**STATED TASK**
Format the lines below as a Markdown table with the columns "Row" and "Text", giving each line a row number. Leave out blank lines and the pictures.

**SOURCE MATERIAL**
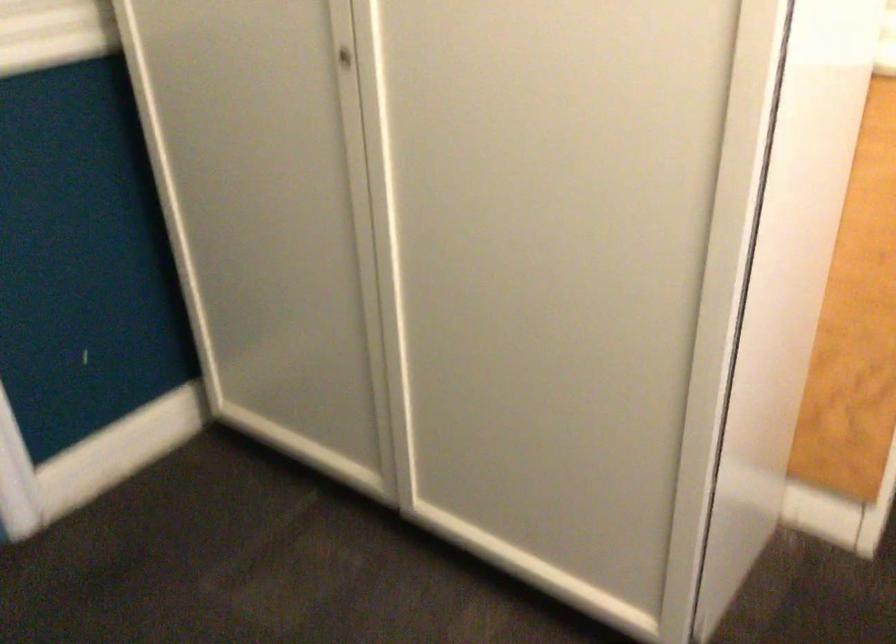
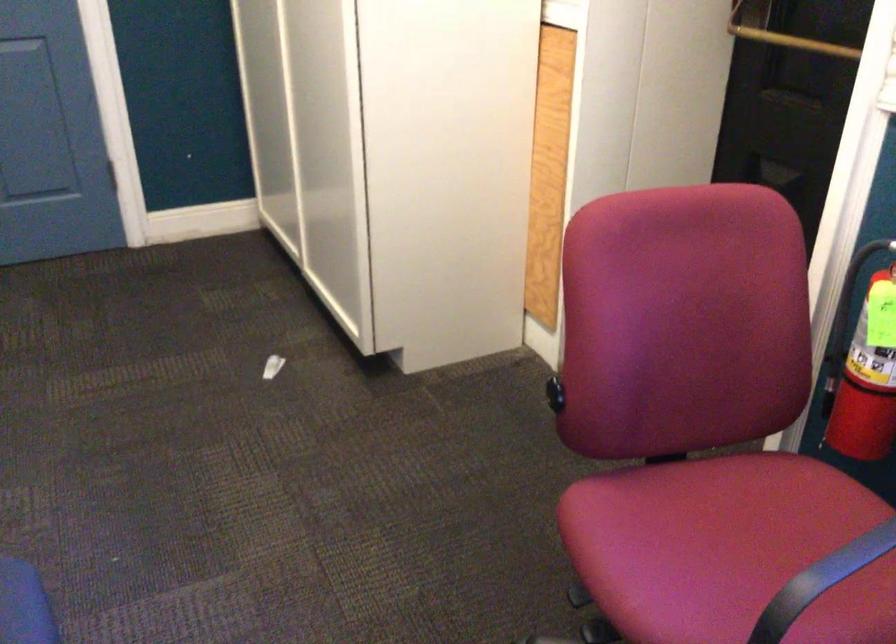
Which direction would the cameraman need to move to produce the second image?

The cameraman walked toward right, backward.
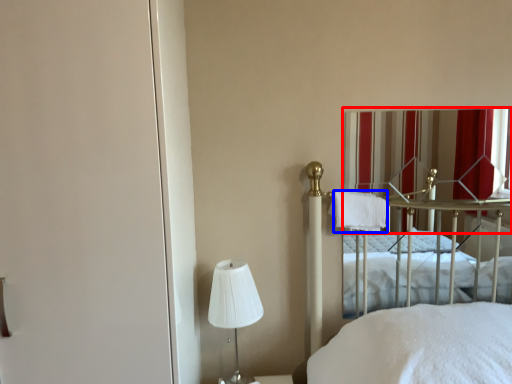
Question: Which of the following is the farthest to the observer, curtain (highlighted by a red box) or cloth (highlighted by a blue box)?

Choices:
 (A) curtain
 (B) cloth

Answer: (A)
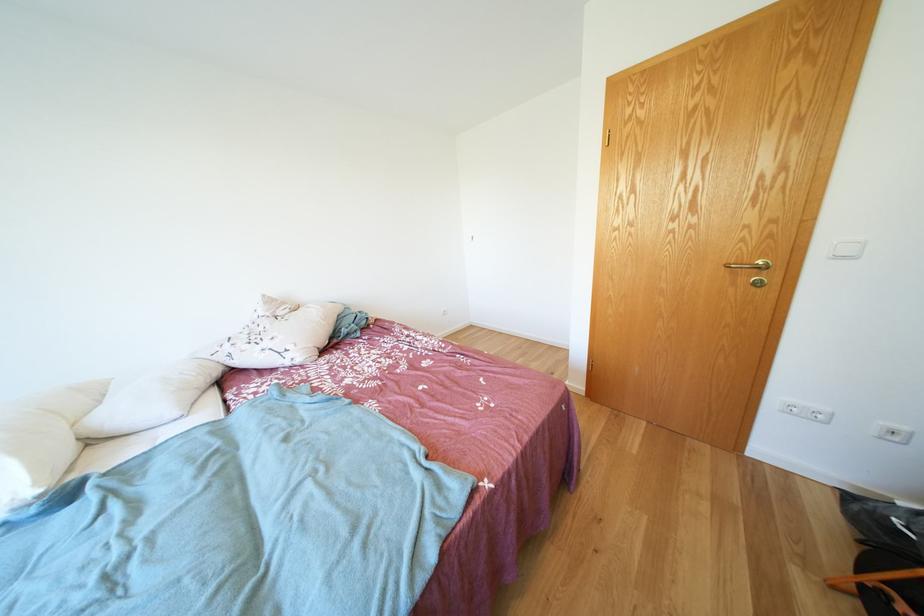
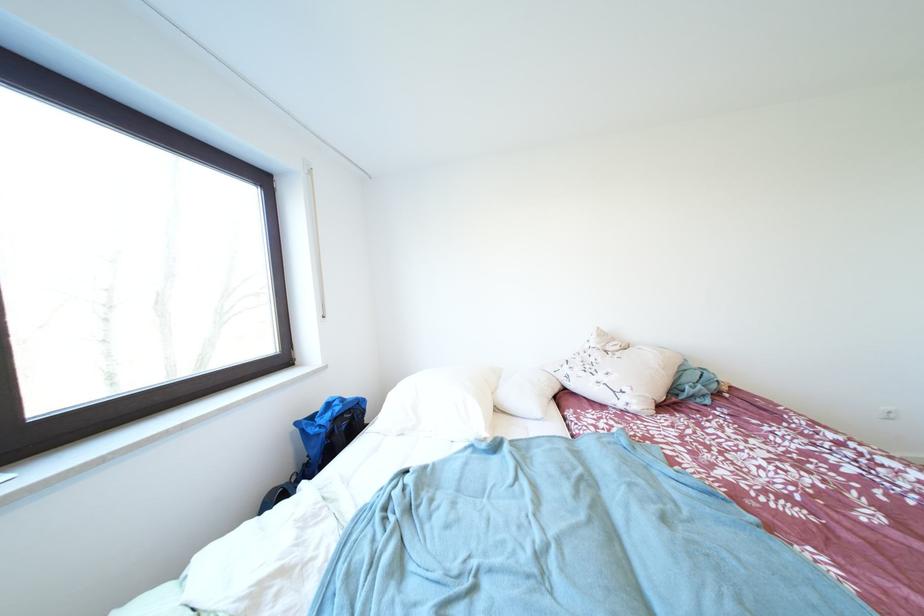
Where in the second image is the point corresponding to pixel 26 495 from the first image?

(488, 432)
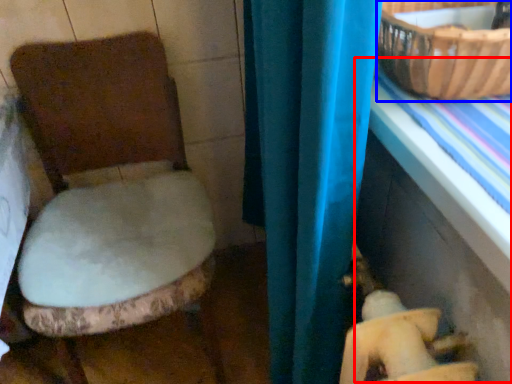
Question: Among these objects, which one is farthest to the camera, table (highlighted by a red box) or basket (highlighted by a blue box)?

Choices:
 (A) table
 (B) basket

Answer: (B)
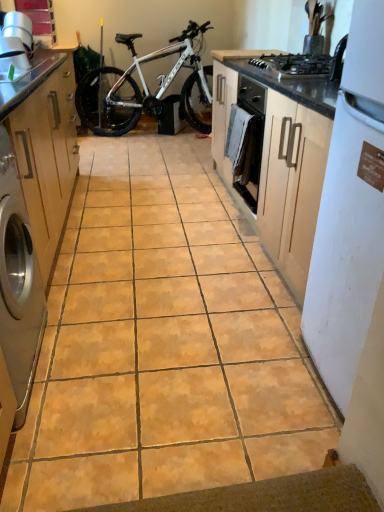
Locate an element on the screen. Image resolution: width=384 pixels, height=512 pixels. free space that is in between white matte refrigerator at right and satin silver washing machine at left is located at coordinates (173, 372).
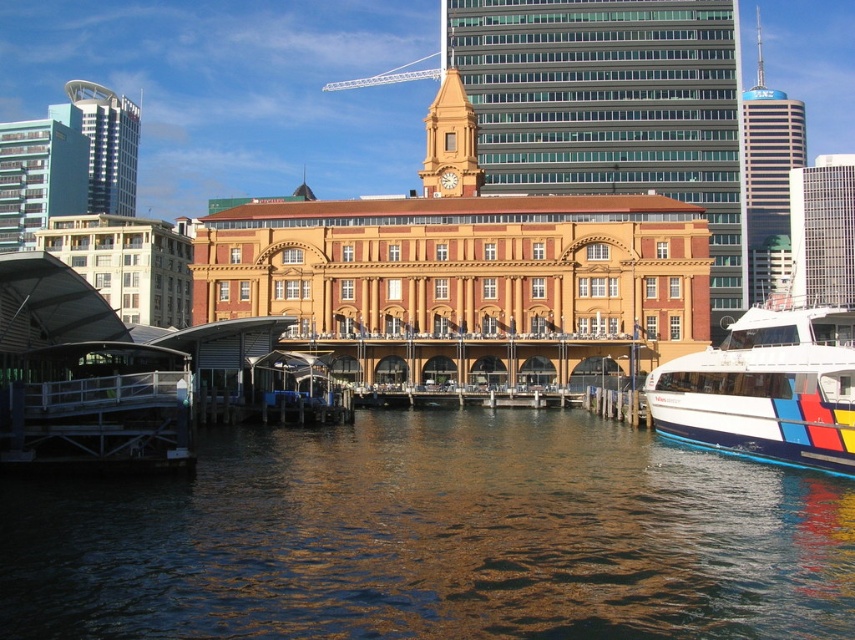
In the scene shown: Who is positioned more to the left, brown reflective water at center or white glossy boat at lower right?

From the viewer's perspective, brown reflective water at center appears more on the left side.

Does brown reflective water at center have a smaller size compared to white glossy boat at lower right?

Incorrect, brown reflective water at center is not smaller in size than white glossy boat at lower right.

Identify the location of brown reflective water at center. This screenshot has height=640, width=855. (433, 538).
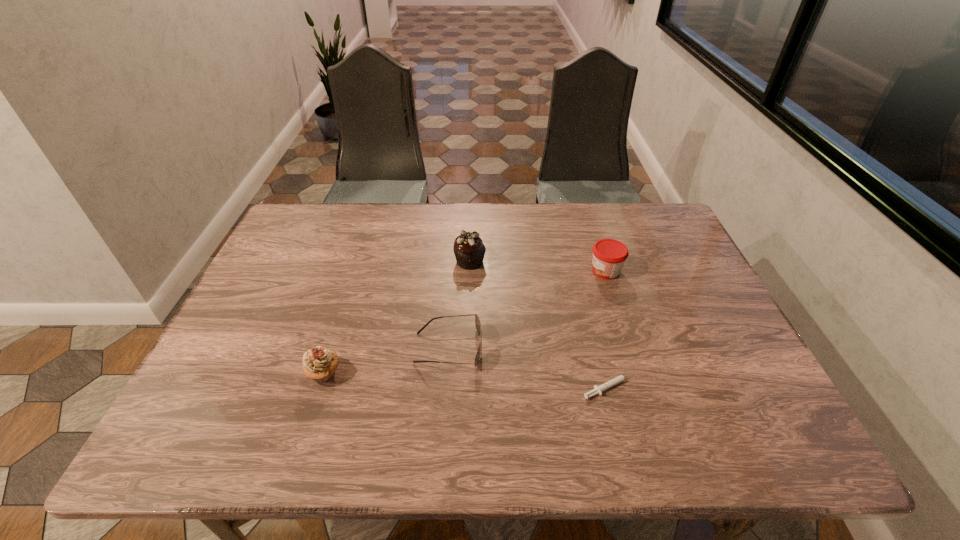
Find the location of a particular element. the farther cupcake is located at coordinates (469, 250).

Locate an element on the screen. This screenshot has height=540, width=960. the left cupcake is located at coordinates (319, 364).

This screenshot has height=540, width=960. Identify the location of the leftmost object. (319, 364).

I want to click on jam, so click(x=609, y=255).

The width and height of the screenshot is (960, 540). Find the location of `sunglasses`. sunglasses is located at coordinates (477, 322).

I want to click on the shortest object, so click(x=597, y=389).

Identify the location of vacant space situated 0.080m on the back of the farther cupcake. (470, 235).

Identify the location of free location located 0.160m on the right of the nearer cupcake. (412, 373).

Where is `vacant region located on the label side of the third shortest object`? The width and height of the screenshot is (960, 540). vacant region located on the label side of the third shortest object is located at coordinates (469, 270).

I want to click on vacant region located on the label side of the third shortest object, so click(526, 270).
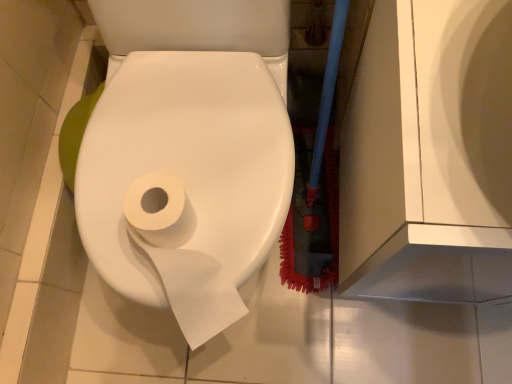
Question: Considering the positions of white matte toilet paper at center, acting as the second toilet paper starting from the front, and white matte toilet paper at center, which appears as the first toilet paper when viewed from the front, in the image, is white matte toilet paper at center, acting as the second toilet paper starting from the front, wider or thinner than white matte toilet paper at center, which appears as the first toilet paper when viewed from the front,?

Choices:
 (A) thin
 (B) wide

Answer: (A)

Question: From the image's perspective, is white matte toilet paper at center, acting as the second toilet paper starting from the front, above or below white matte toilet paper at center, which appears as the first toilet paper when viewed from the front?

Choices:
 (A) below
 (B) above

Answer: (A)

Question: In terms of height, does white matte toilet paper at center, acting as the second toilet paper starting from the front, look taller or shorter compared to white matte toilet paper at center, which is the second toilet paper from back to front?

Choices:
 (A) tall
 (B) short

Answer: (B)

Question: Considering the positions of white matte toilet paper at center, which is the second toilet paper from back to front, and white matte toilet paper at center, acting as the first toilet paper starting from the back, in the image, is white matte toilet paper at center, which is the second toilet paper from back to front, bigger or smaller than white matte toilet paper at center, acting as the first toilet paper starting from the back,?

Choices:
 (A) big
 (B) small

Answer: (A)

Question: Is white matte toilet paper at center, which is the second toilet paper from back to front, wider or thinner than white matte toilet paper at center, acting as the second toilet paper starting from the front?

Choices:
 (A) thin
 (B) wide

Answer: (B)

Question: Is white matte toilet paper at center, which is the second toilet paper from back to front, to the left or to the right of white matte toilet paper at center, acting as the first toilet paper starting from the back, in the image?

Choices:
 (A) left
 (B) right

Answer: (B)

Question: Is point (167, 107) closer or farther from the camera than point (202, 334)?

Choices:
 (A) farther
 (B) closer

Answer: (A)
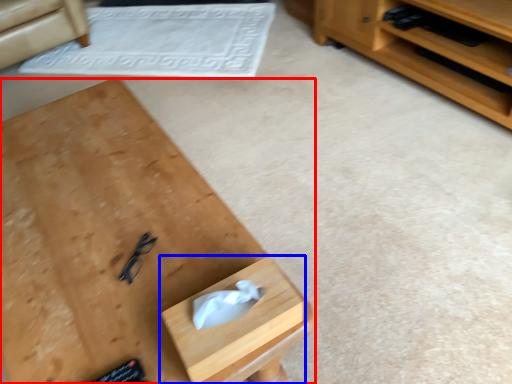
Question: Among these objects, which one is nearest to the camera, desk (highlighted by a red box) or drawer (highlighted by a blue box)?

Choices:
 (A) desk
 (B) drawer

Answer: (A)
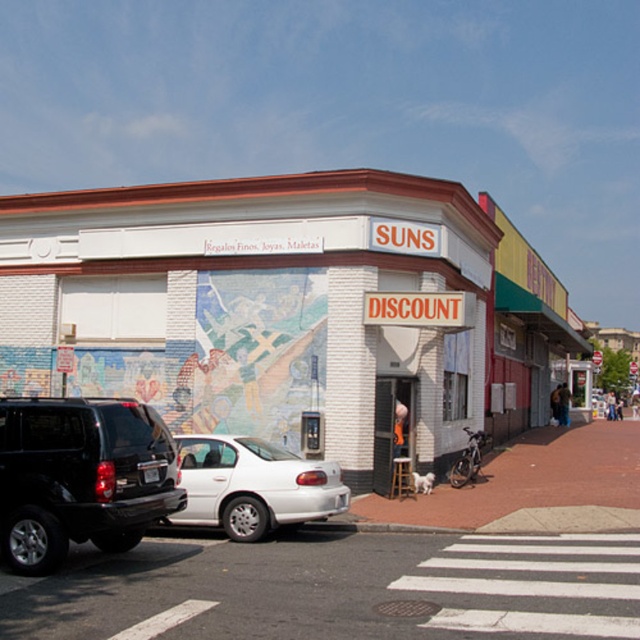
You are a pedestrian standing at the street corner and see the black matte suv at left and the white matte sedan at center. Which vehicle is nearer to you?

The black matte suv at left is closer to the viewer than the white matte sedan at center.

You are a delivery person who needs to park your vehicle in this street corner. You have a black matte suv at left and a white matte sedan at center. Which vehicle should you choose to park if you need to maximize the height available for loading a tall package?

The black matte suv at left is much taller than the white matte sedan at center, so you should choose the white matte sedan at center to park since it has lower height and allows more clearance for the tall package.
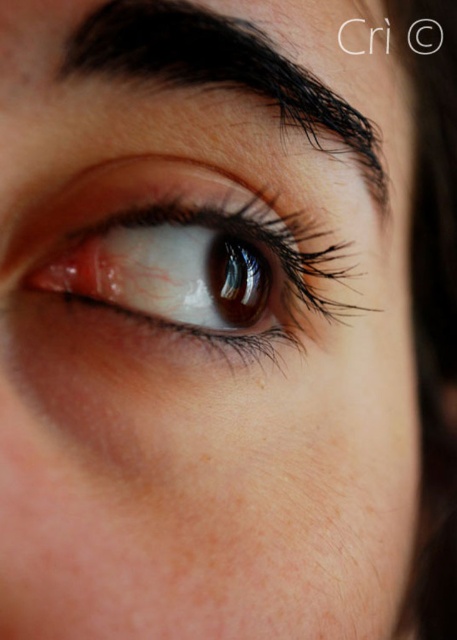
You are a makeup artist preparing to apply eyeliner to the brown glossy eye at center. The client has requested that the eyeliner should not touch the brown hair at upper center. Based on the image, is this possible?

The brown glossy eye at center is positioned under the brown hair at upper center, so it is possible to apply eyeliner without touching the hair as they are separate.

You are a photographer adjusting the focus of your camera. You have two points to focus on in the image of an eye. The first point is point (122, 221) and the second is point (265, 97). Which point should you focus on to ensure the closest part of the eye is in sharp focus?

Point (122, 221) is closer to the viewer than point (265, 97), so focusing on point (122, 221) will ensure the closest part of the eye is in sharp focus.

**RESULT OF THIS TASK**
| Row | Text |
|---|---|
| 1 | Which direction would the cameraman need to move to produce the second image? |
| 2 | The cameraman walked toward right, backward. |
| 3 | Question: Which of the following is the farthest to the observer, curtain (highlighted by a red box) or cloth (highlighted by a blue box)? |
| 4 | Choices: |
| 5 |  (A) curtain |
| 6 |  (B) cloth |
| 7 | Answer: (A) |
| 8 | Where in the second image is the point corresponding to pixel 26 495 from the first image? |
| 9 | (488, 432) |
| 10 | Question: Among these objects, which one is farthest to the camera, table (highlighted by a red box) or basket (highlighted by a blue box)? |
| 11 | Choices: |
| 12 |  (A) table |
| 13 |  (B) basket |
| 14 | Answer: (B) |
| 15 | Locate an element on the screen. Image resolution: width=384 pixels, height=512 pixels. free space that is in between white matte refrigerator at right and satin silver washing machine at left is located at coordinates (173, 372). |
| 16 | In the scene shown: Who is positioned more to the left, brown reflective water at center or white glossy boat at lower right? |
| 17 | From the viewer's perspective, brown reflective water at center appears more on the left side. |
| 18 | Does brown reflective water at center have a smaller size compared to white glossy boat at lower right? |
| 19 | Incorrect, brown reflective water at center is not smaller in size than white glossy boat at lower right. |
| 20 | Identify the location of brown reflective water at center. This screenshot has height=640, width=855. (433, 538). |
| 21 | Find the location of a particular element. the farther cupcake is located at coordinates (469, 250). |
| 22 | Locate an element on the screen. This screenshot has height=540, width=960. the left cupcake is located at coordinates (319, 364). |
| 23 | This screenshot has height=540, width=960. Identify the location of the leftmost object. (319, 364). |
| 24 | I want to click on jam, so click(x=609, y=255). |
| 25 | The width and height of the screenshot is (960, 540). Find the location of `sunglasses`. sunglasses is located at coordinates (477, 322). |
| 26 | I want to click on the shortest object, so click(x=597, y=389). |
| 27 | Identify the location of vacant space situated 0.080m on the back of the farther cupcake. (470, 235). |
| 28 | Identify the location of free location located 0.160m on the right of the nearer cupcake. (412, 373). |
| 29 | Where is `vacant region located on the label side of the third shortest object`? The width and height of the screenshot is (960, 540). vacant region located on the label side of the third shortest object is located at coordinates (469, 270). |
| 30 | I want to click on vacant region located on the label side of the third shortest object, so click(526, 270). |
| 31 | Question: Considering the positions of white matte toilet paper at center, acting as the second toilet paper starting from the front, and white matte toilet paper at center, which appears as the first toilet paper when viewed from the front, in the image, is white matte toilet paper at center, acting as the second toilet paper starting from the front, wider or thinner than white matte toilet paper at center, which appears as the first toilet paper when viewed from the front,? |
| 32 | Choices: |
| 33 |  (A) thin |
| 34 |  (B) wide |
| 35 | Answer: (A) |
| 36 | Question: From the image's perspective, is white matte toilet paper at center, acting as the second toilet paper starting from the front, above or below white matte toilet paper at center, which appears as the first toilet paper when viewed from the front? |
| 37 | Choices: |
| 38 |  (A) below |
| 39 |  (B) above |
| 40 | Answer: (A) |
| 41 | Question: In terms of height, does white matte toilet paper at center, acting as the second toilet paper starting from the front, look taller or shorter compared to white matte toilet paper at center, which is the second toilet paper from back to front? |
| 42 | Choices: |
| 43 |  (A) tall |
| 44 |  (B) short |
| 45 | Answer: (B) |
| 46 | Question: Considering the positions of white matte toilet paper at center, which is the second toilet paper from back to front, and white matte toilet paper at center, acting as the first toilet paper starting from the back, in the image, is white matte toilet paper at center, which is the second toilet paper from back to front, bigger or smaller than white matte toilet paper at center, acting as the first toilet paper starting from the back,? |
| 47 | Choices: |
| 48 |  (A) big |
| 49 |  (B) small |
| 50 | Answer: (A) |
| 51 | Question: Is white matte toilet paper at center, which is the second toilet paper from back to front, wider or thinner than white matte toilet paper at center, acting as the second toilet paper starting from the front? |
| 52 | Choices: |
| 53 |  (A) thin |
| 54 |  (B) wide |
| 55 | Answer: (B) |
| 56 | Question: Is white matte toilet paper at center, which is the second toilet paper from back to front, to the left or to the right of white matte toilet paper at center, acting as the first toilet paper starting from the back, in the image? |
| 57 | Choices: |
| 58 |  (A) left |
| 59 |  (B) right |
| 60 | Answer: (B) |
| 61 | Question: Is point (167, 107) closer or farther from the camera than point (202, 334)? |
| 62 | Choices: |
| 63 |  (A) farther |
| 64 |  (B) closer |
| 65 | Answer: (A) |
| 66 | Question: Among these objects, which one is nearest to the camera, desk (highlighted by a red box) or drawer (highlighted by a blue box)? |
| 67 | Choices: |
| 68 |  (A) desk |
| 69 |  (B) drawer |
| 70 | Answer: (A) |
| 71 | You are a pedestrian standing at the street corner and see the black matte suv at left and the white matte sedan at center. Which vehicle is nearer to you? |
| 72 | The black matte suv at left is closer to the viewer than the white matte sedan at center. |
| 73 | You are a delivery person who needs to park your vehicle in this street corner. You have a black matte suv at left and a white matte sedan at center. Which vehicle should you choose to park if you need to maximize the height available for loading a tall package? |
| 74 | The black matte suv at left is much taller than the white matte sedan at center, so you should choose the white matte sedan at center to park since it has lower height and allows more clearance for the tall package. |
| 75 | You are a makeup artist preparing to apply eyeliner to the brown glossy eye at center. The client has requested that the eyeliner should not touch the brown hair at upper center. Based on the image, is this possible? |
| 76 | The brown glossy eye at center is positioned under the brown hair at upper center, so it is possible to apply eyeliner without touching the hair as they are separate. |
| 77 | You are a photographer adjusting the focus of your camera. You have two points to focus on in the image of an eye. The first point is point (122, 221) and the second is point (265, 97). Which point should you focus on to ensure the closest part of the eye is in sharp focus? |
| 78 | Point (122, 221) is closer to the viewer than point (265, 97), so focusing on point (122, 221) will ensure the closest part of the eye is in sharp focus. |